Reproduce the entries word for word, and omit any picture you find in them.
--- --- ---
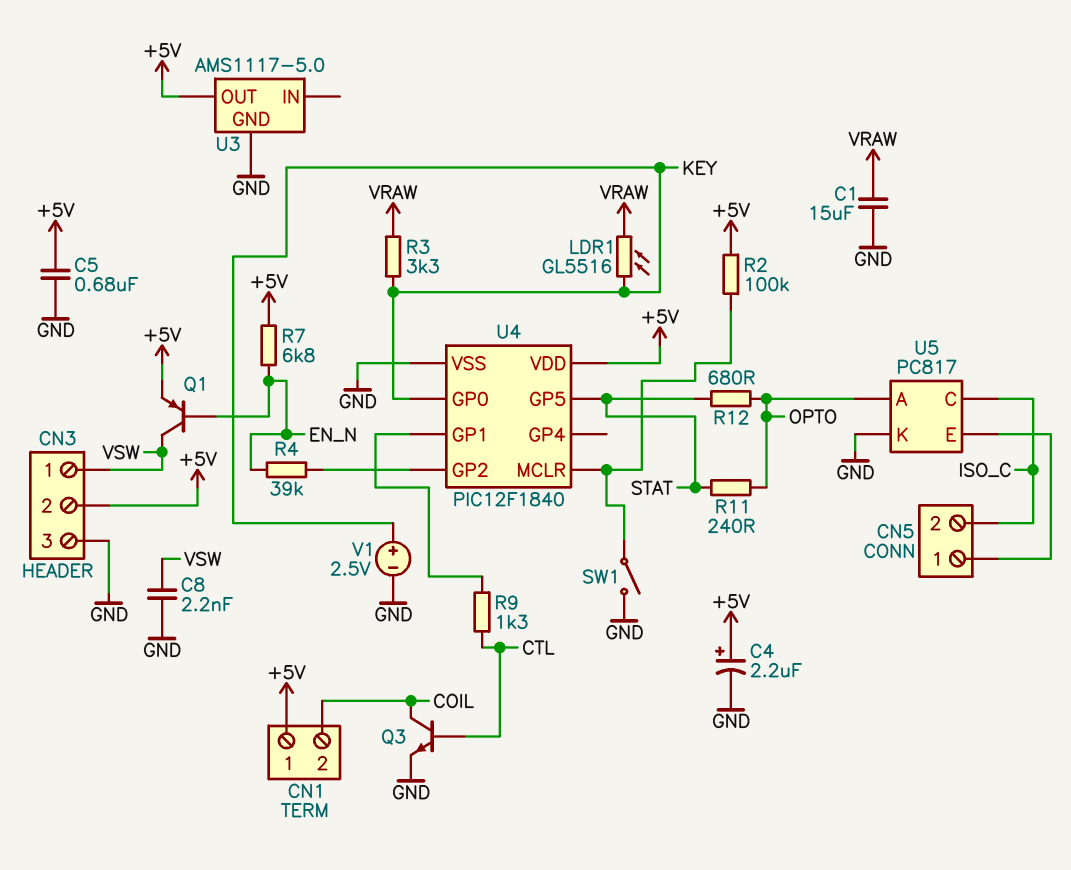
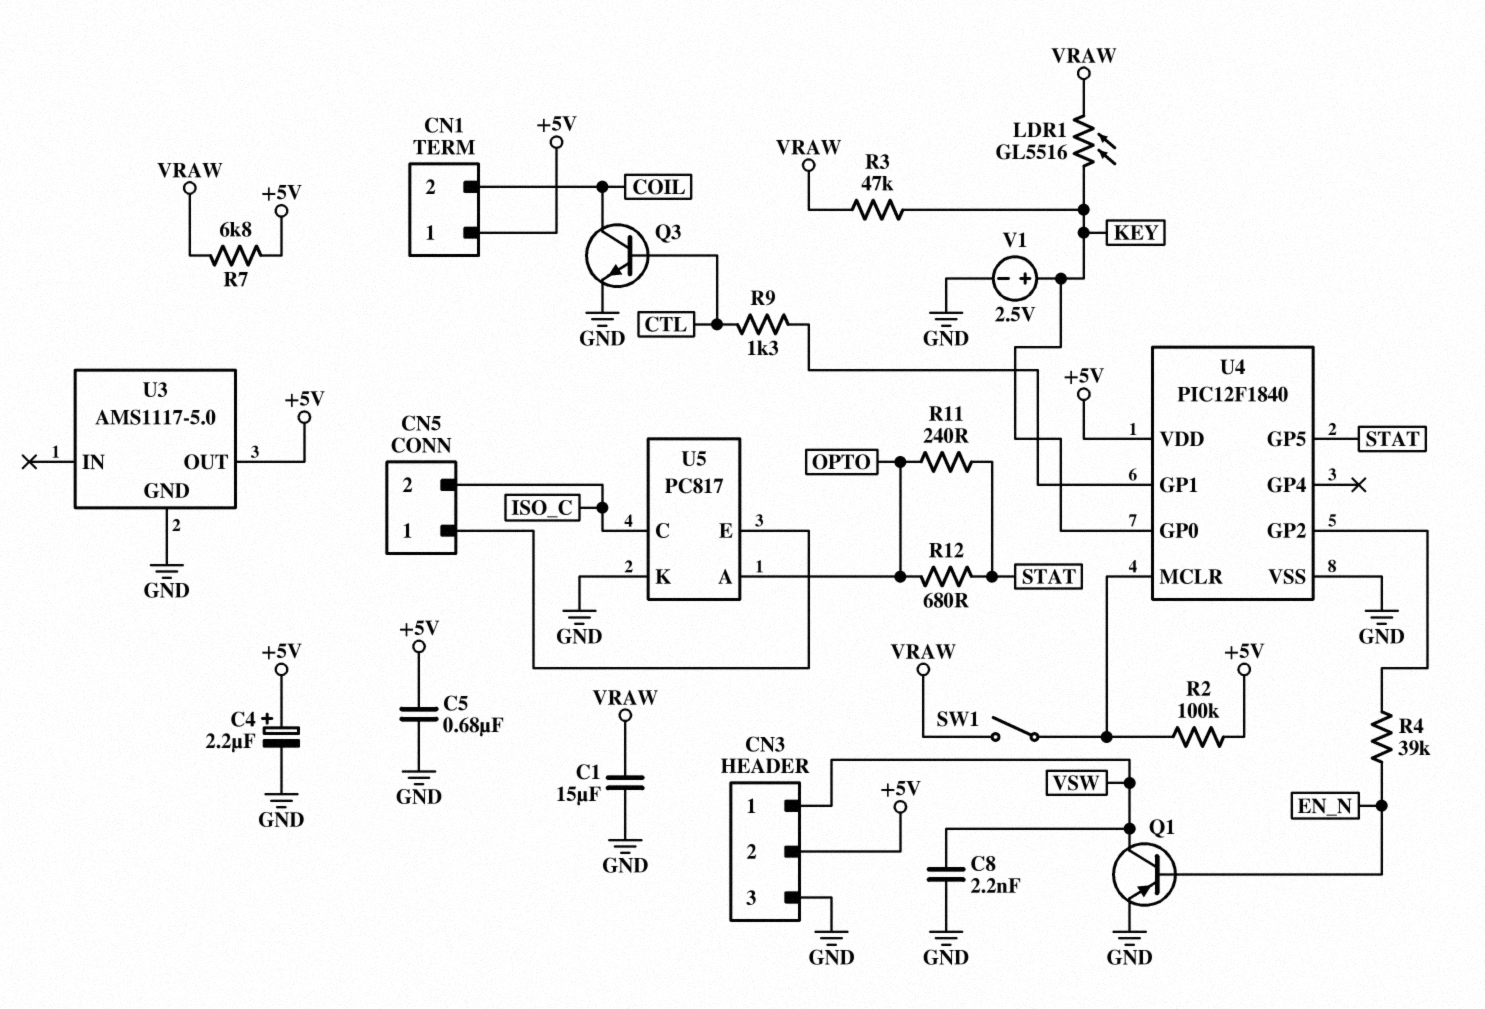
Q1: PNP (B EN_N, C VSW, E +5V) -> PNP (B EN_N, C VSW, E GND)
R3: 3.3k (KEY, VRAW) -> 47k (KEY, VRAW)
R7: 6.8k (+5V, EN_N) -> 6.8k (+5V, VRAW)
SW1: switch (GND, U4/MCLR) -> switch (U4/MCLR, VRAW)

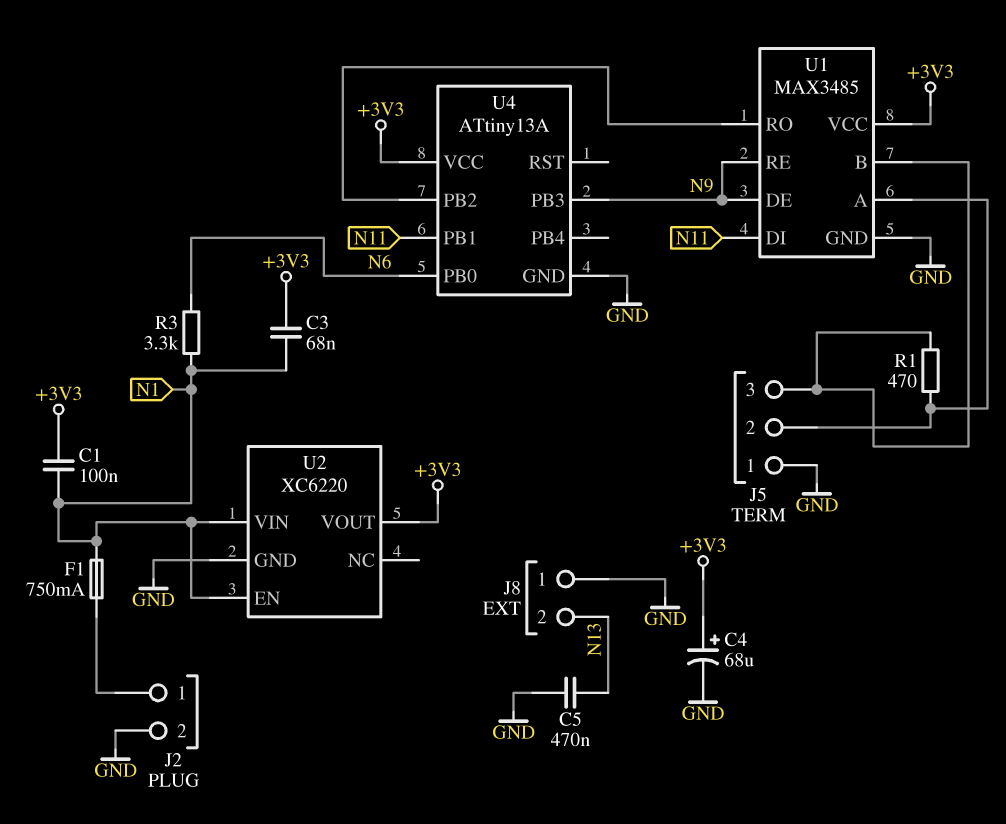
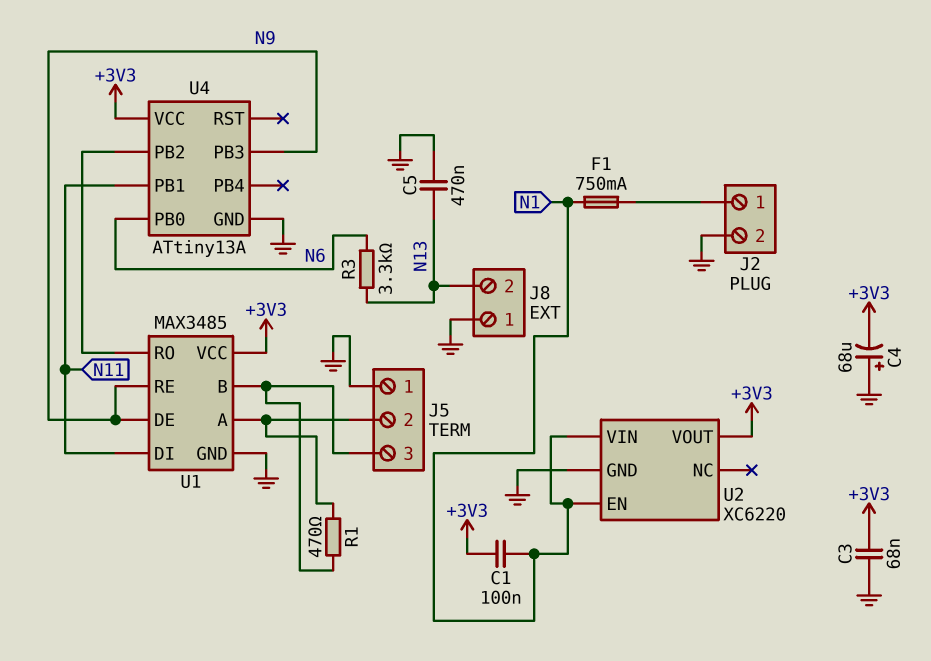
C3: 68nF (+3V3, N1) -> 68nF (+3V3, GND)
C4: 68uF (plus +3V3, minus GND) -> 68uF (plus GND, minus +3V3)
R3: 3.3k (N1, N6) -> 3.3k (N6, N13)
--- --- ---
EXERCISE OUTPUT:
Q1: PNP (B EN_N, C VSW, E +5V) -> PNP (B EN_N, C VSW, E GND)
R3: 3.3k (KEY, VRAW) -> 47k (KEY, VRAW)
R7: 6.8k (+5V, EN_N) -> 6.8k (+5V, VRAW)
SW1: switch (GND, U4/MCLR) -> switch (U4/MCLR, VRAW)

C3: 68nF (+3V3, N1) -> 68nF (+3V3, GND)
C4: 68uF (plus +3V3, minus GND) -> 68uF (plus GND, minus +3V3)
R3: 3.3k (N1, N6) -> 3.3k (N6, N13)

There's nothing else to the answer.